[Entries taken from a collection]
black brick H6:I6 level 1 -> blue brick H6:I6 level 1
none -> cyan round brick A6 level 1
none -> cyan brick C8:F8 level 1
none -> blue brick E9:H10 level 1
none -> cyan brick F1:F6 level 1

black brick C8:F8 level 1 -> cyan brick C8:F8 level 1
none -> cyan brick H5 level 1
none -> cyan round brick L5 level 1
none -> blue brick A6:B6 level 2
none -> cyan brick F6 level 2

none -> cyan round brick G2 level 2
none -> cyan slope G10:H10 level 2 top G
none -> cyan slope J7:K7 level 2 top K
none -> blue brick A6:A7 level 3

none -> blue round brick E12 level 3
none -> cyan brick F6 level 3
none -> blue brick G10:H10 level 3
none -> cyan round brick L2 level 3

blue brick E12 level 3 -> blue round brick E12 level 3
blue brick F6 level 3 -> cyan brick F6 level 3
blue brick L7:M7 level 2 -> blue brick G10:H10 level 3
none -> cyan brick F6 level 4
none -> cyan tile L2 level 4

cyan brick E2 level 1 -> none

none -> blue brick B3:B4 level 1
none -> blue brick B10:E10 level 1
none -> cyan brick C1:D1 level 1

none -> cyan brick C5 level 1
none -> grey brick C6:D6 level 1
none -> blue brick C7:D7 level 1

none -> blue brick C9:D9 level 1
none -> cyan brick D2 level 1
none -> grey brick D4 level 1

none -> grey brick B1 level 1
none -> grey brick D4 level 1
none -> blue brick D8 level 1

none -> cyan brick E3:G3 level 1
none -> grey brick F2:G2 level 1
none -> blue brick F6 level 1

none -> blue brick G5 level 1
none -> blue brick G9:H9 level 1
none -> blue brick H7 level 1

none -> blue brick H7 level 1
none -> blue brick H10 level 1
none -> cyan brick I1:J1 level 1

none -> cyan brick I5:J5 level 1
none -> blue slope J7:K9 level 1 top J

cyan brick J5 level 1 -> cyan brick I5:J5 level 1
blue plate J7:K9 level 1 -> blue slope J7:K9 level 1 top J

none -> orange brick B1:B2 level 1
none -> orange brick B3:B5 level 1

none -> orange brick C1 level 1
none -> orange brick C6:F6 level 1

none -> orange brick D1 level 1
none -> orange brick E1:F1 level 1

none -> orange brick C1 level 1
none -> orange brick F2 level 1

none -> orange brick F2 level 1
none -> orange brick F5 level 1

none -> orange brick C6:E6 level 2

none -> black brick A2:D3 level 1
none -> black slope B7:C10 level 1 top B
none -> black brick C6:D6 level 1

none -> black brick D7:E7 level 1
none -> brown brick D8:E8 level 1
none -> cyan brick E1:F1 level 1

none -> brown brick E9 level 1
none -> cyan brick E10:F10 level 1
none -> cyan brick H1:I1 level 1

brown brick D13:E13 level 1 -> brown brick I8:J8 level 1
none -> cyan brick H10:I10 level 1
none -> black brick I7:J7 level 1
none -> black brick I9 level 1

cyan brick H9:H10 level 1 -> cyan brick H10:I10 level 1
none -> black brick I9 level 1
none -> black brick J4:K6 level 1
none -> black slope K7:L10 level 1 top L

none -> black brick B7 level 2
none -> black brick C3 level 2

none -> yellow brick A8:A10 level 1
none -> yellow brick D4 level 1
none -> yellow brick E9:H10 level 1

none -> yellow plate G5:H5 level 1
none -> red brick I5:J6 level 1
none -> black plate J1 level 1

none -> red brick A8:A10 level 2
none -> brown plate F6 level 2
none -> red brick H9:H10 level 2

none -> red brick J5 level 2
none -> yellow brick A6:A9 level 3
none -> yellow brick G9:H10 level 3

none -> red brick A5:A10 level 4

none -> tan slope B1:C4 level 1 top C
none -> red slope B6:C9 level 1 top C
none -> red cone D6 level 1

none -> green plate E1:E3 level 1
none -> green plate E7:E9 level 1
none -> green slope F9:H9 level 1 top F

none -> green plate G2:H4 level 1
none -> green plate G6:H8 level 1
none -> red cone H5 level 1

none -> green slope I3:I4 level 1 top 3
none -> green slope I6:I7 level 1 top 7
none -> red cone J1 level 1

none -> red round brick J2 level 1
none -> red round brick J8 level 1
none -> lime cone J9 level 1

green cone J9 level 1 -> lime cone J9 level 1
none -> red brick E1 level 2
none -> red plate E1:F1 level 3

What is needed:
Return, without any change, only the lines from the one containing "none -> green plate E7:E9 level 1" through the last line of the entries above.

Output:
none -> green plate E7:E9 level 1
none -> green slope F9:H9 level 1 top F

none -> green plate G2:H4 level 1
none -> green plate G6:H8 level 1
none -> red cone H5 level 1

none -> green slope I3:I4 level 1 top 3
none -> green slope I6:I7 level 1 top 7
none -> red cone J1 level 1

none -> red round brick J2 level 1
none -> red round brick J8 level 1
none -> lime cone J9 level 1

green cone J9 level 1 -> lime cone J9 level 1
none -> red brick E1 level 2
none -> red plate E1:F1 level 3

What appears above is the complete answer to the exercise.